→ **THE TASK**: For each entry below, please return its exact wording and leave out any picture.

-=-=-

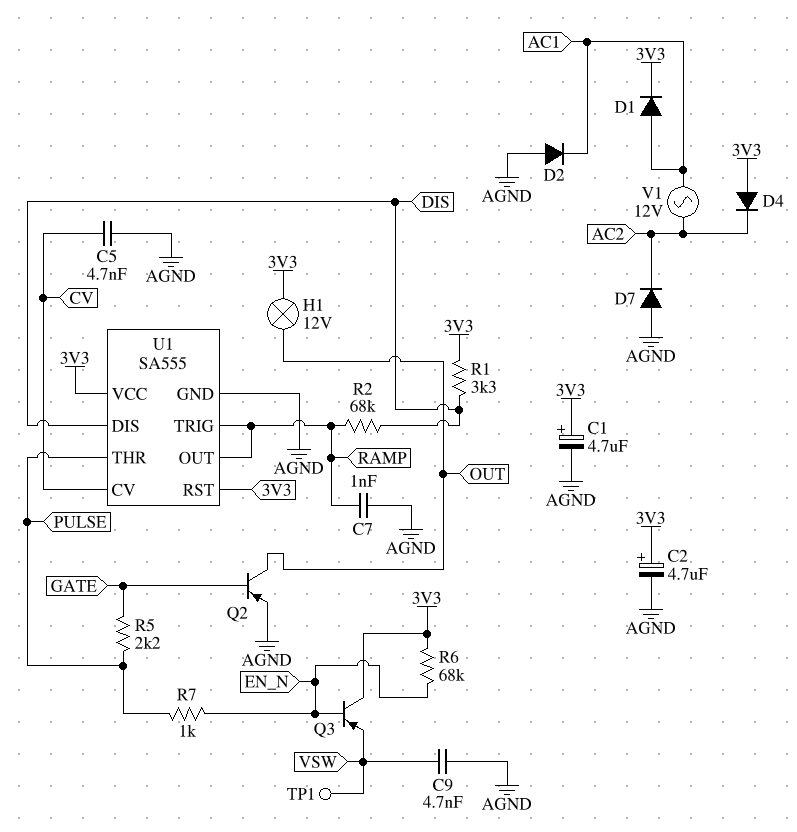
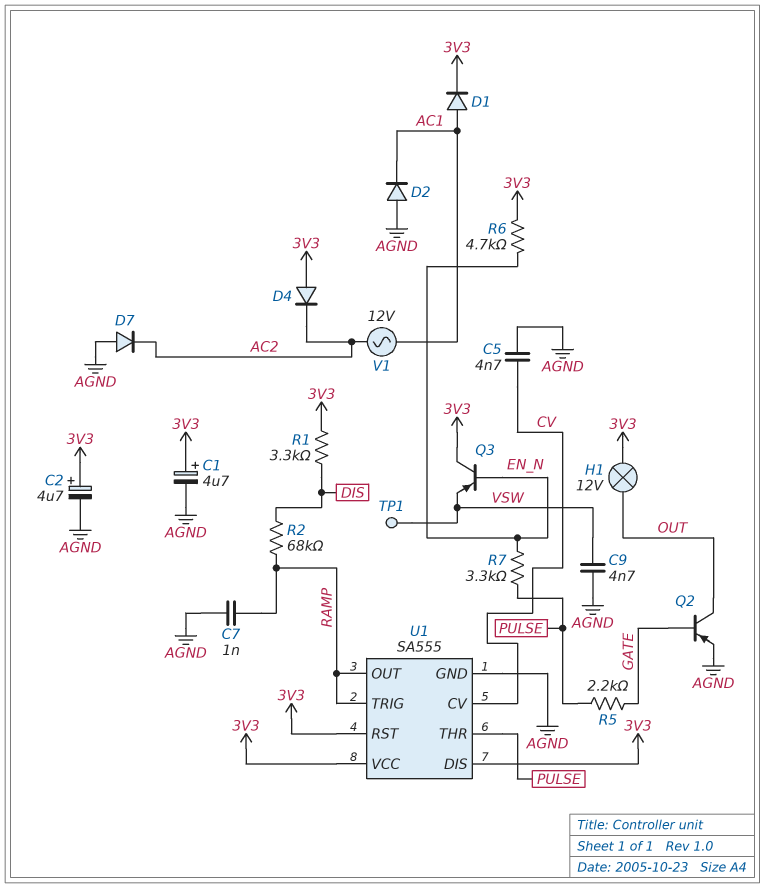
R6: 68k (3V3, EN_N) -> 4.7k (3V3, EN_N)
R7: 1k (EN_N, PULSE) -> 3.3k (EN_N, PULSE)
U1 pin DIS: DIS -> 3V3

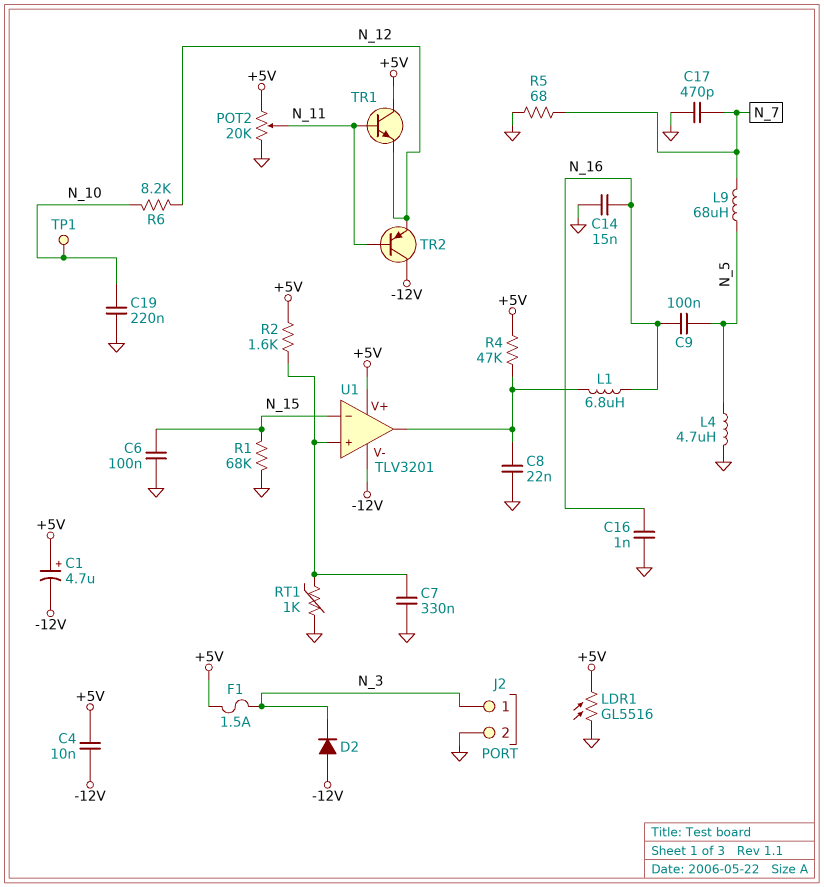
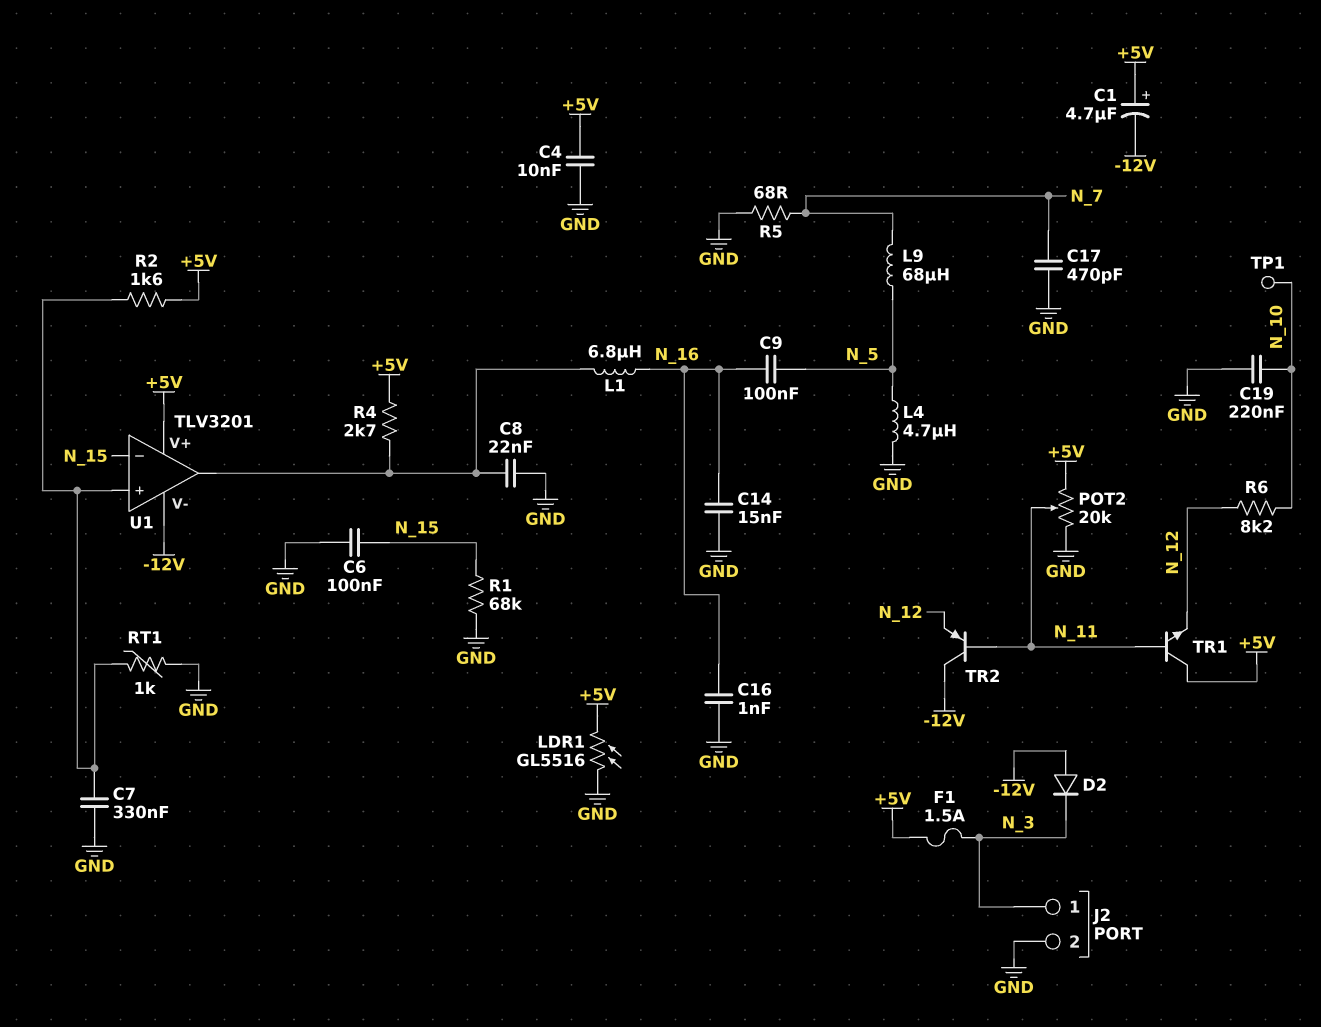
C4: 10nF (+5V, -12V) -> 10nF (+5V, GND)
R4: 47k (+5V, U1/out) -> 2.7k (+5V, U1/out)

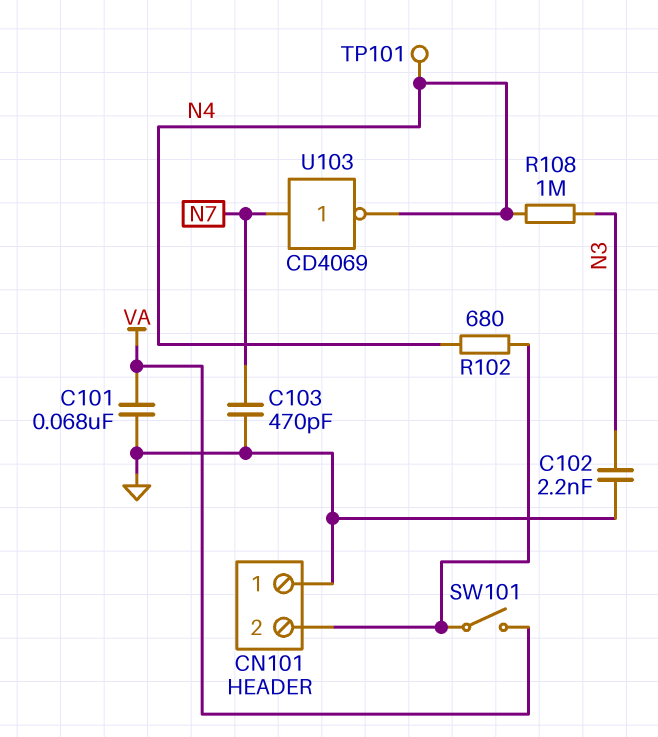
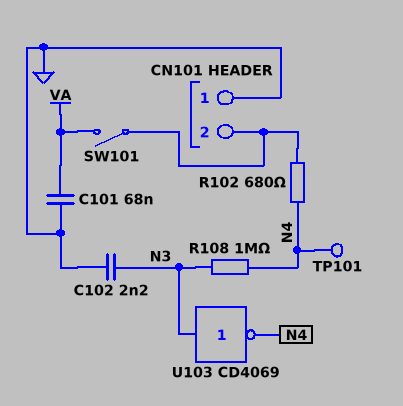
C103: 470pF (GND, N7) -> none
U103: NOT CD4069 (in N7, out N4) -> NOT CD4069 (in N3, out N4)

-=-=-

→ **RESPONSE AREA**:
R6: 68k (3V3, EN_N) -> 4.7k (3V3, EN_N)
R7: 1k (EN_N, PULSE) -> 3.3k (EN_N, PULSE)
U1 pin DIS: DIS -> 3V3

C4: 10nF (+5V, -12V) -> 10nF (+5V, GND)
R4: 47k (+5V, U1/out) -> 2.7k (+5V, U1/out)

C103: 470pF (GND, N7) -> none
U103: NOT CD4069 (in N7, out N4) -> NOT CD4069 (in N3, out N4)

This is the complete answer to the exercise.